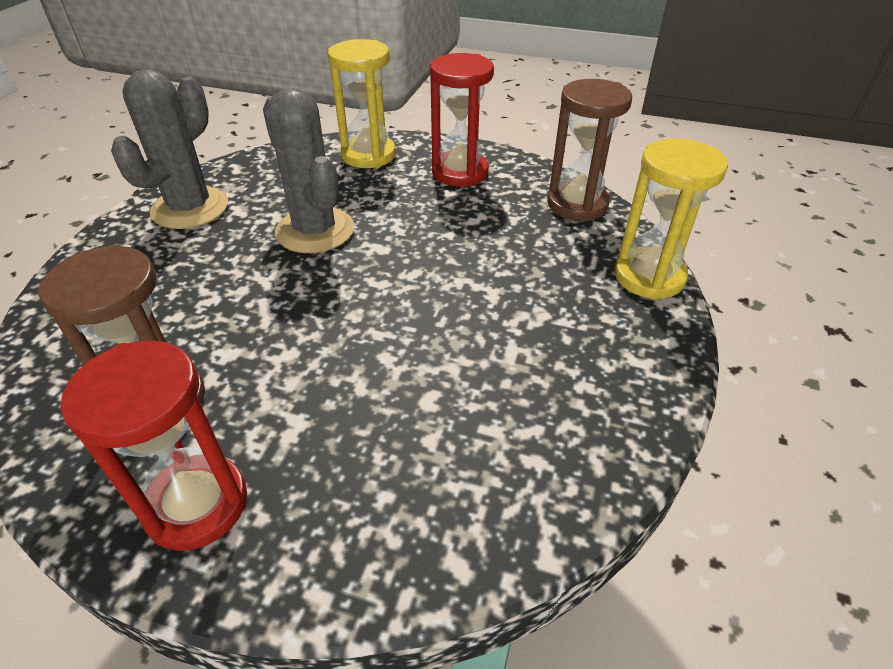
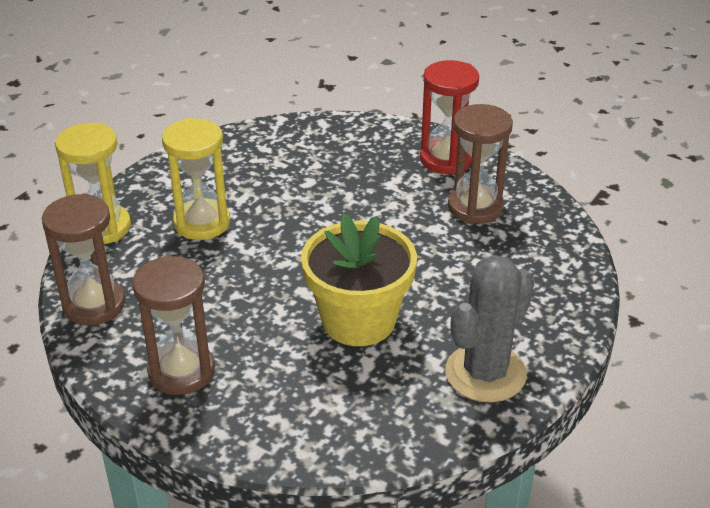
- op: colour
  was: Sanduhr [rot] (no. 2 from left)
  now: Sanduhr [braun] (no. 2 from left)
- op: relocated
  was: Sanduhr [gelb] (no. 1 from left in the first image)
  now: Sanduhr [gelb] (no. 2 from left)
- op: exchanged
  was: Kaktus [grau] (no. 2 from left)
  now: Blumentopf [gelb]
◆ ◆ ◆ ◆ ◆
What to do: Return the entries above in full and unchanged, omitting every image.

Expected answer:
- op: colour
  was: Sanduhr [rot] (no. 2 from left)
  now: Sanduhr [braun] (no. 2 from left)
- op: relocated
  was: Sanduhr [gelb] (no. 1 from left in the first image)
  now: Sanduhr [gelb] (no. 2 from left)
- op: exchanged
  was: Kaktus [grau] (no. 2 from left)
  now: Blumentopf [gelb]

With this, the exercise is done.